Line count for "yellow": tally the lines of the records below that contain it, and give only that number.

BEGIN Supplied records

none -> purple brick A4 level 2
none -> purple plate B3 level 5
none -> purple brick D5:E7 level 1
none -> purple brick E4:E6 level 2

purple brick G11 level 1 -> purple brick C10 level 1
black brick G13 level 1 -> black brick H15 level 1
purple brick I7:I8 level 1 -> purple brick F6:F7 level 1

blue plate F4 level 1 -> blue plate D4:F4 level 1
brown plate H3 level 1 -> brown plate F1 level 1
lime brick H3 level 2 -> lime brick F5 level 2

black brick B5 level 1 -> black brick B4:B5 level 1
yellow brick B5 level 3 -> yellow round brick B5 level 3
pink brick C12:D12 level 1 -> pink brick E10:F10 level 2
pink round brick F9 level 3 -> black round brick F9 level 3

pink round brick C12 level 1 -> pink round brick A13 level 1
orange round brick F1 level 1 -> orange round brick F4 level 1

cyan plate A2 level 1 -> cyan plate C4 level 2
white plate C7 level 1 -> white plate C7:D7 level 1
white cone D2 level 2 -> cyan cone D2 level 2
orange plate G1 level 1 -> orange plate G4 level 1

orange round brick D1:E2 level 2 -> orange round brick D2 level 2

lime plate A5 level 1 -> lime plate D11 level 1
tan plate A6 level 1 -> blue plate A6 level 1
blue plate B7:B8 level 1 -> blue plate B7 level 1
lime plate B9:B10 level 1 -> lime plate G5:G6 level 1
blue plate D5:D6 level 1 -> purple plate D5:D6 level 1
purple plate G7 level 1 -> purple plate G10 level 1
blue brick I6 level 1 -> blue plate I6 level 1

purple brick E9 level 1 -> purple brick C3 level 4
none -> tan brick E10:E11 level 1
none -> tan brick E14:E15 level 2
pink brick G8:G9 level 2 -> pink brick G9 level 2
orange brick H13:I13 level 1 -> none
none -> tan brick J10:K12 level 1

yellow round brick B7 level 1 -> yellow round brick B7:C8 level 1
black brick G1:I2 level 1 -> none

END Supplied records

■ Solution to this task
2